TASK TO CARRY OUT
The result should be every line that contains the word "mushroom", taken from the material.

STUDY MATERIAL
━━━━
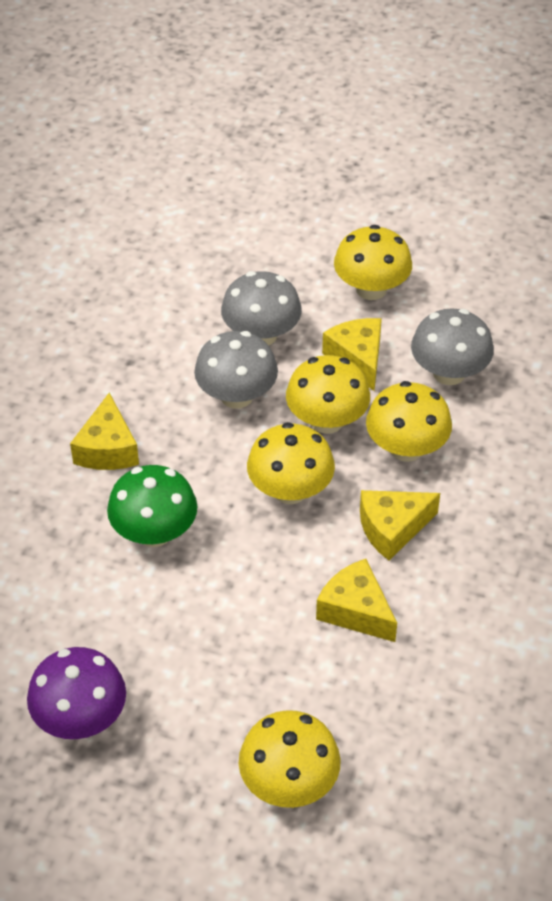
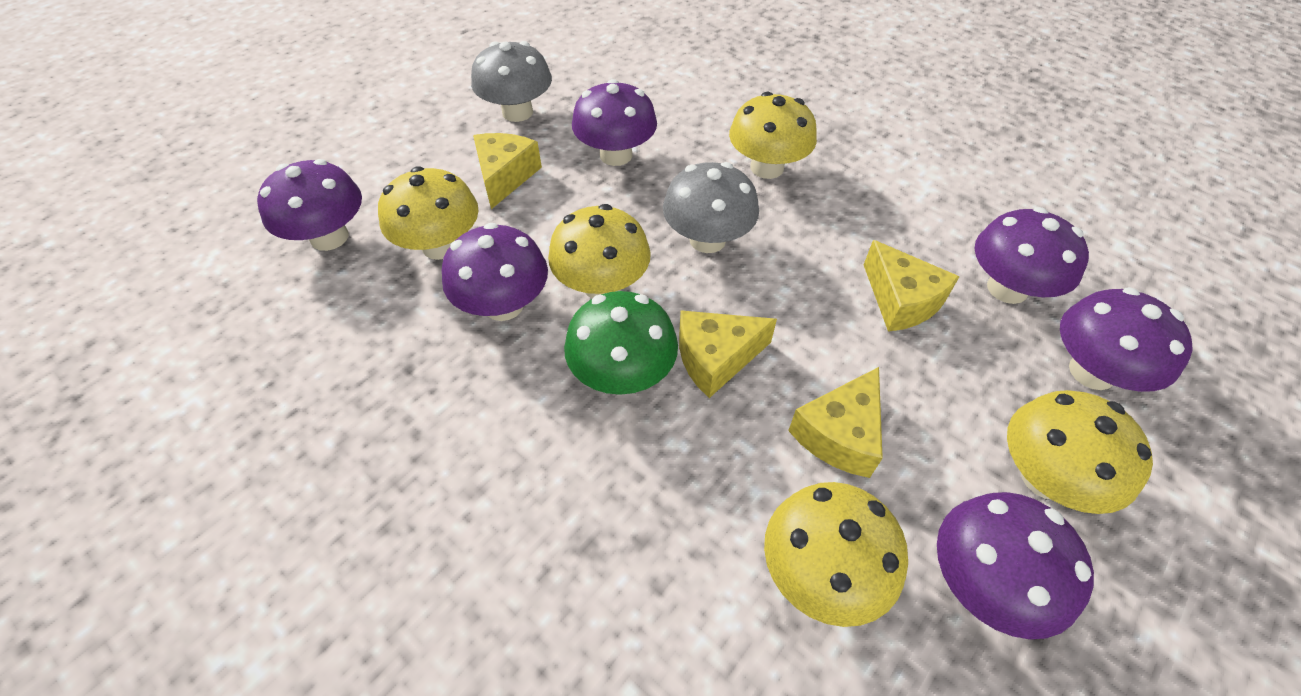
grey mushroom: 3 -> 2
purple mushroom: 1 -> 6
━━━━
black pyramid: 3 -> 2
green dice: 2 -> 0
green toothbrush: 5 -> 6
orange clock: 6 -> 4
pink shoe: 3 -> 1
━━━━
REPLY TO THE EXERCISE
grey mushroom: 3 -> 2
purple mushroom: 1 -> 6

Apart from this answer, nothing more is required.